((

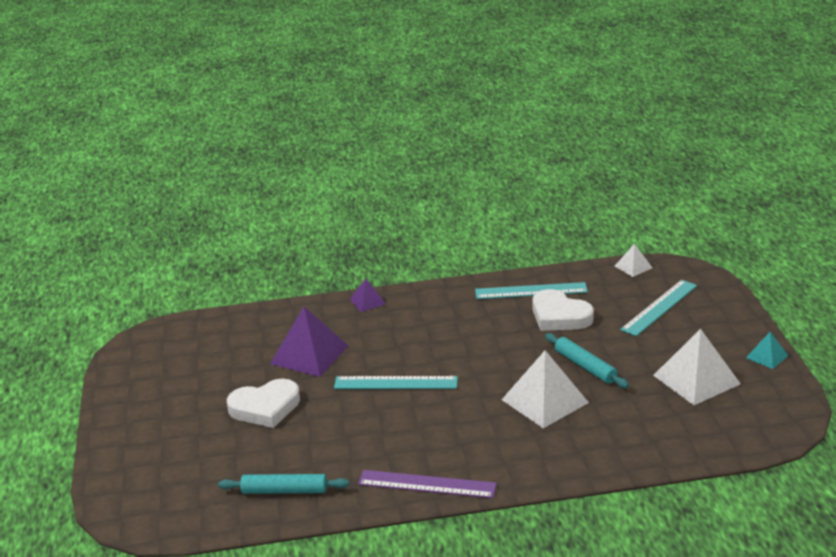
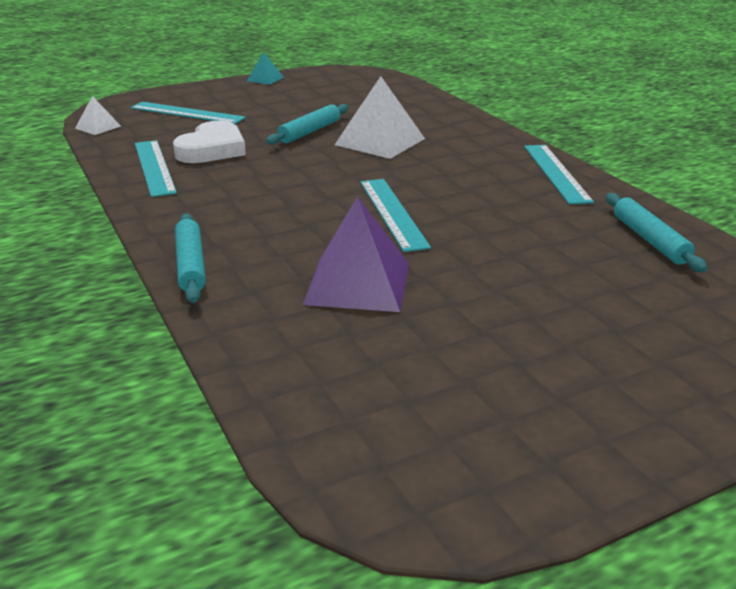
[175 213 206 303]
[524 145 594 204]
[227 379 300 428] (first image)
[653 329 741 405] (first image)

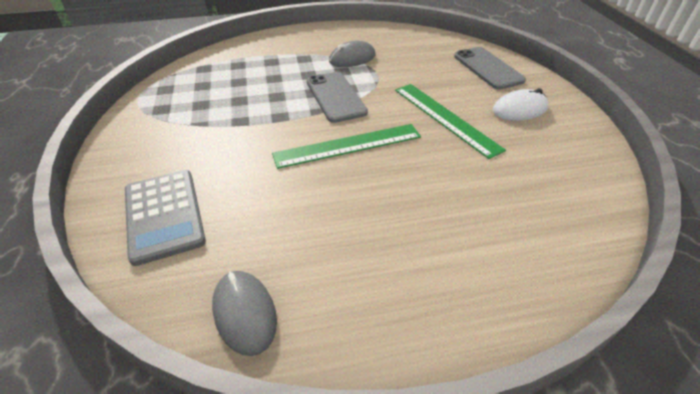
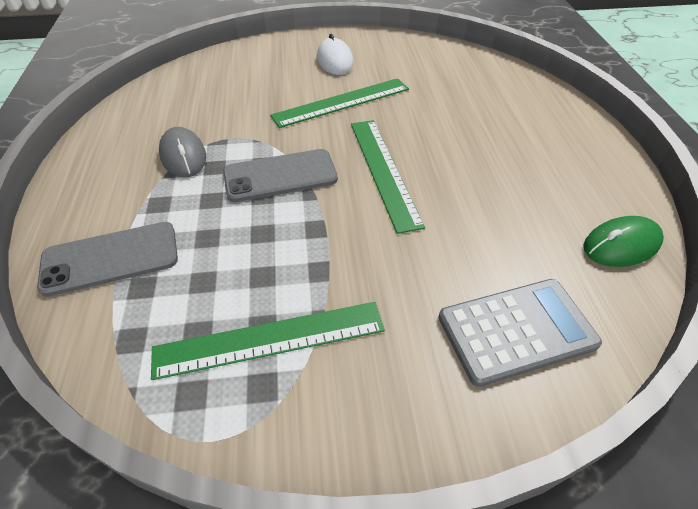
[37 222 178 297]
[151 302 385 380]
[584 216 664 267]

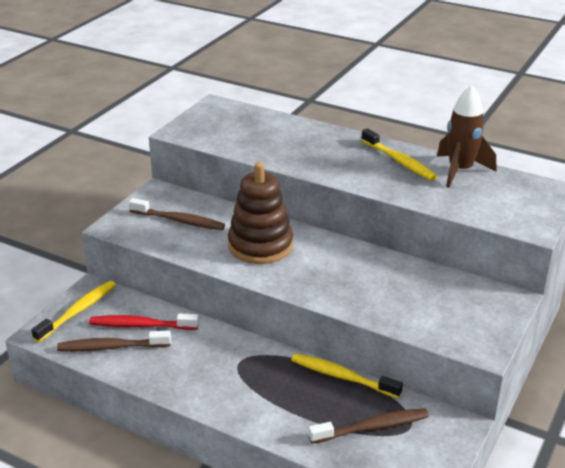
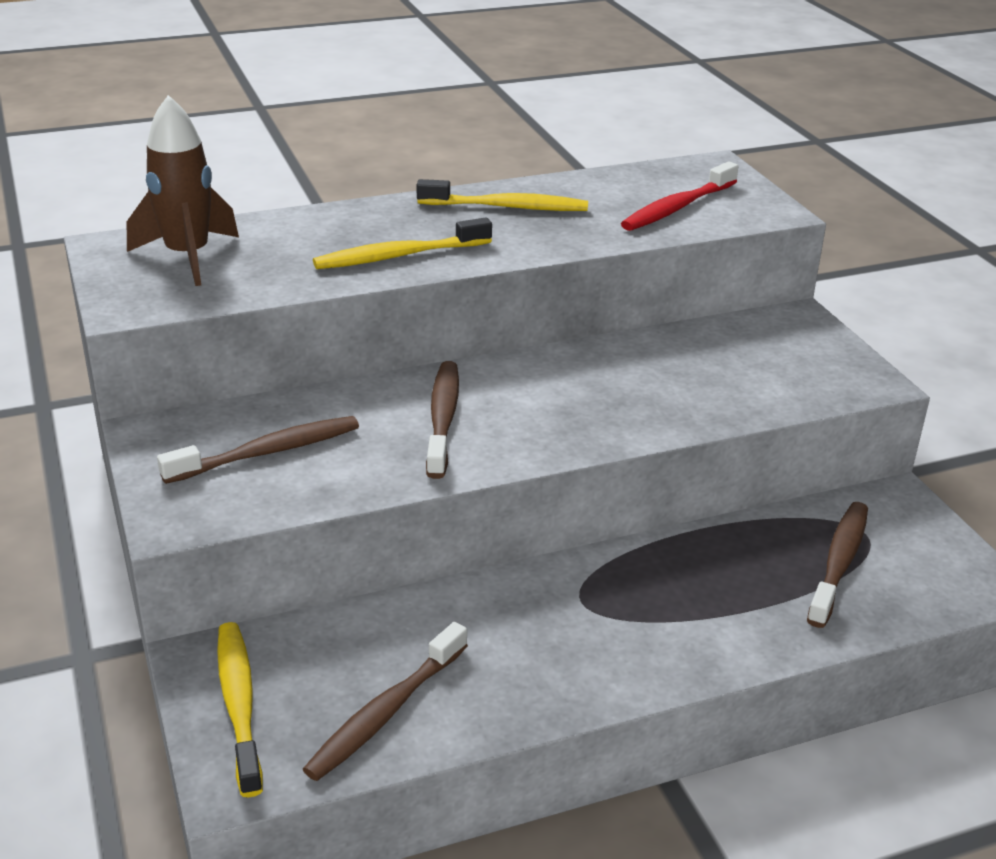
[127 95 239 286]
[313 217 492 269]
[426 361 459 479]
[621 161 739 231]

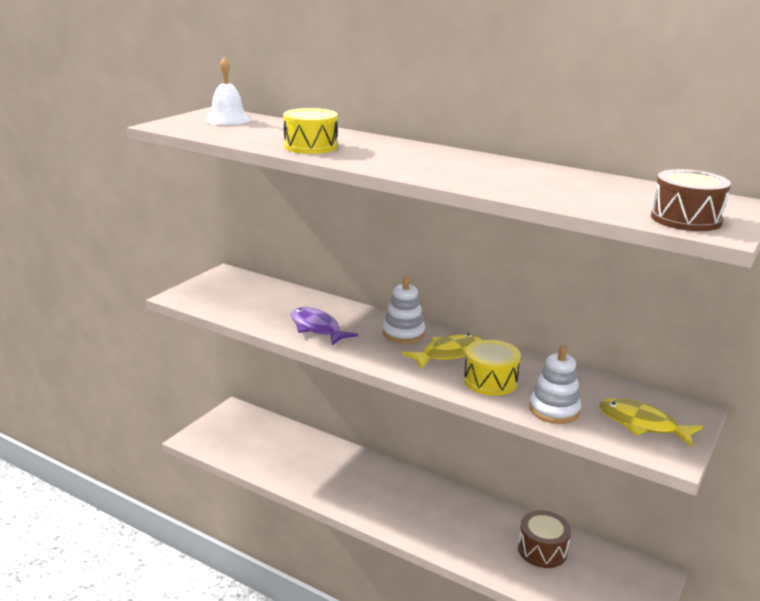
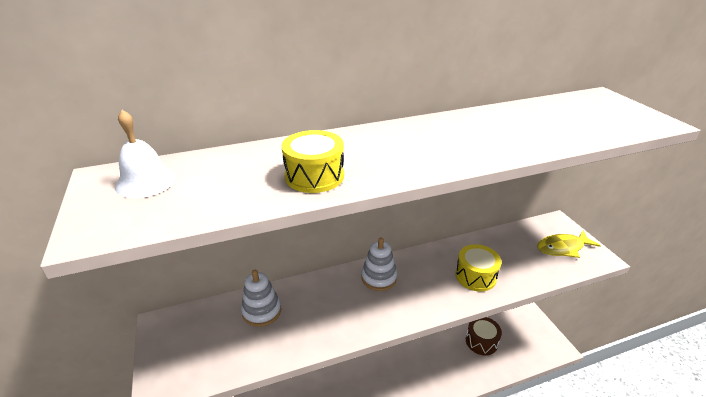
[241 270 281 327]
[291 307 358 346] (first image)
[402 333 482 369] (first image)
[651 169 731 231] (first image)

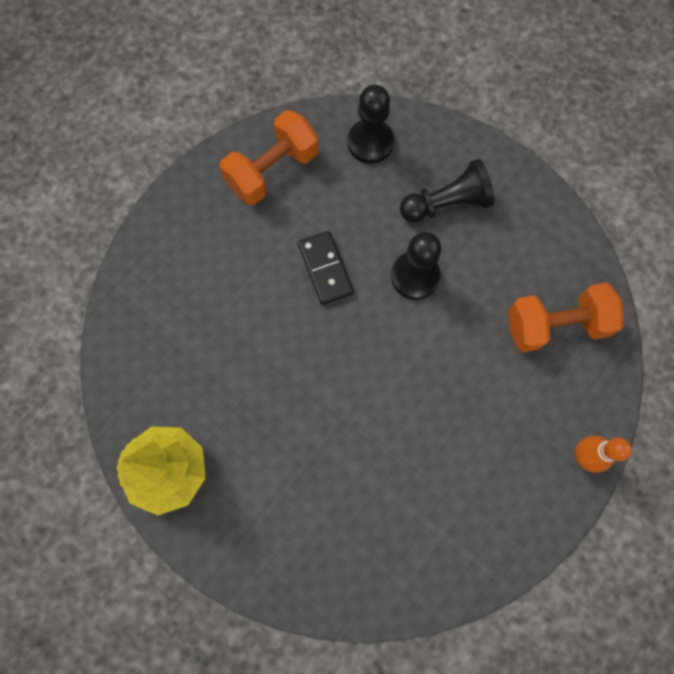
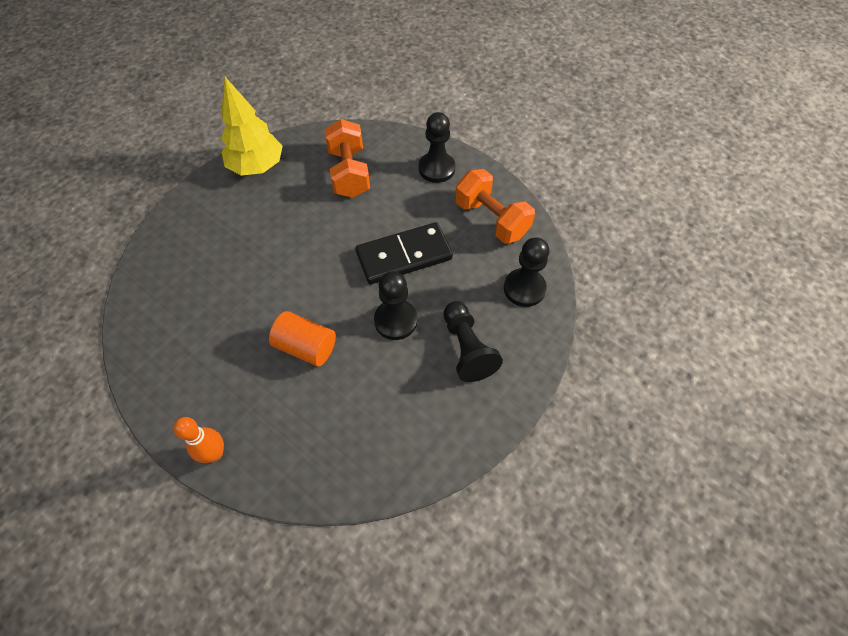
[269 311 336 366]
[324 119 370 198]
[355 222 453 284]
[419 112 455 183]

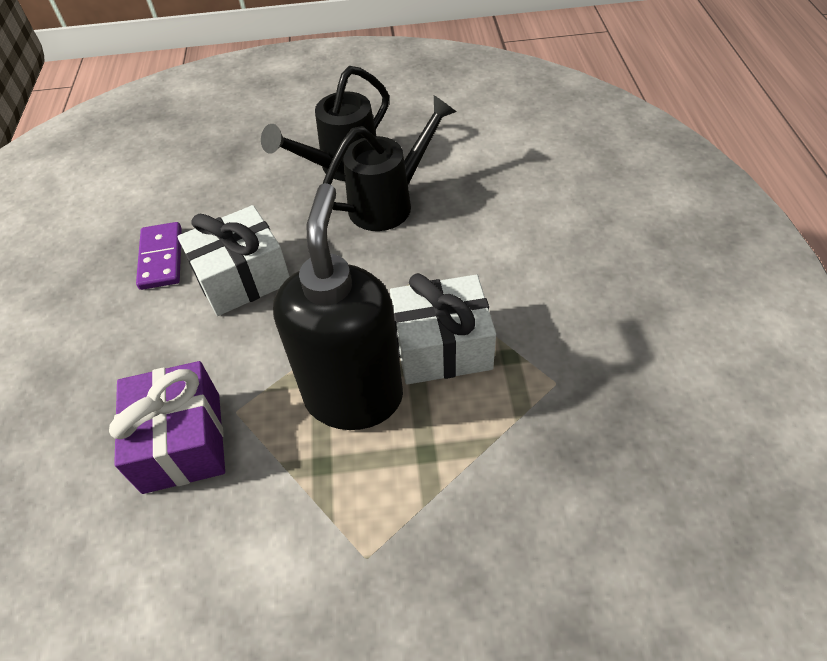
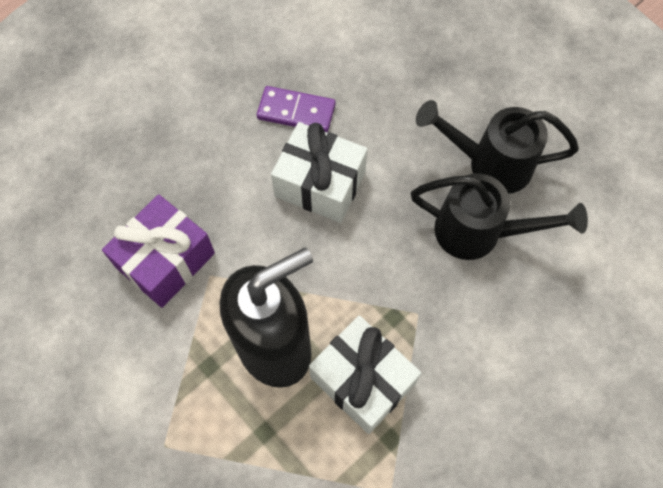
[257 86 336 132]

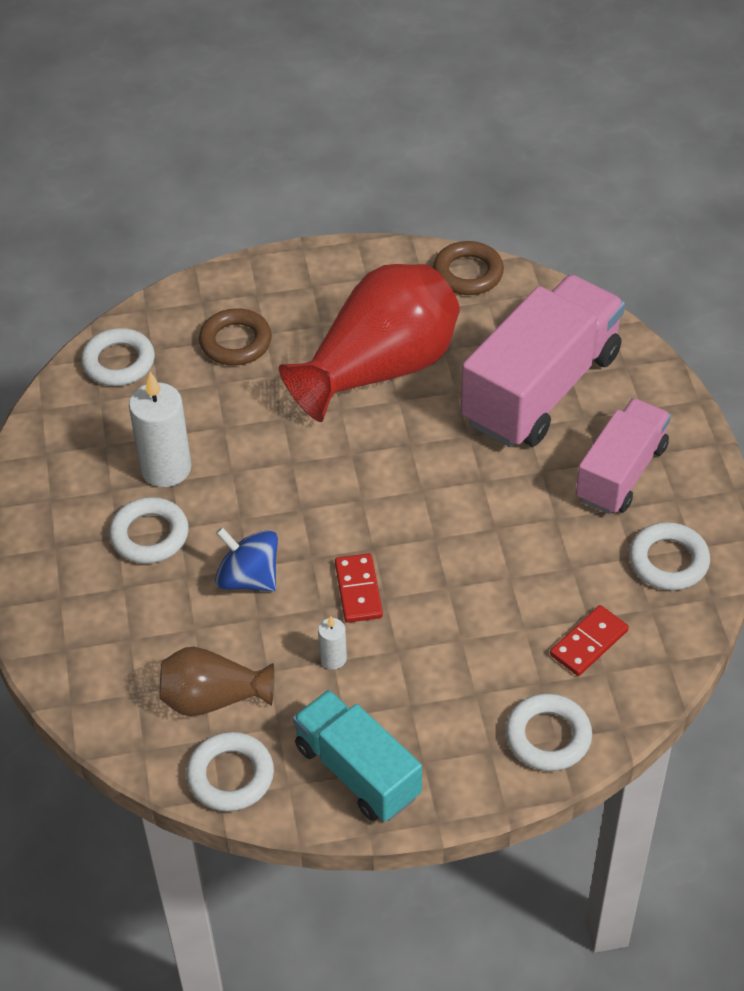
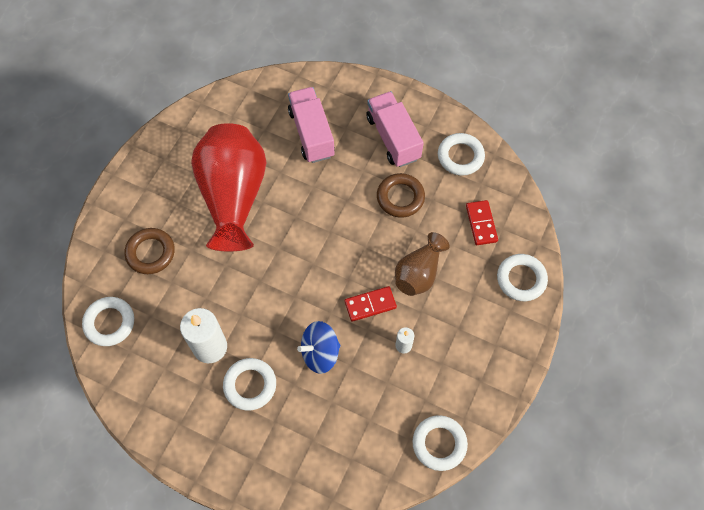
[288 87 335 163]
[345 286 397 322]
[377 173 425 218]
[395 232 450 296]
[293 690 422 822] (first image)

))

With both ends included, please retype exactly the lines from the line containing "[288 87 335 163]" to the final line of the data.

[288 87 335 163]
[345 286 397 322]
[377 173 425 218]
[395 232 450 296]
[293 690 422 822] (first image)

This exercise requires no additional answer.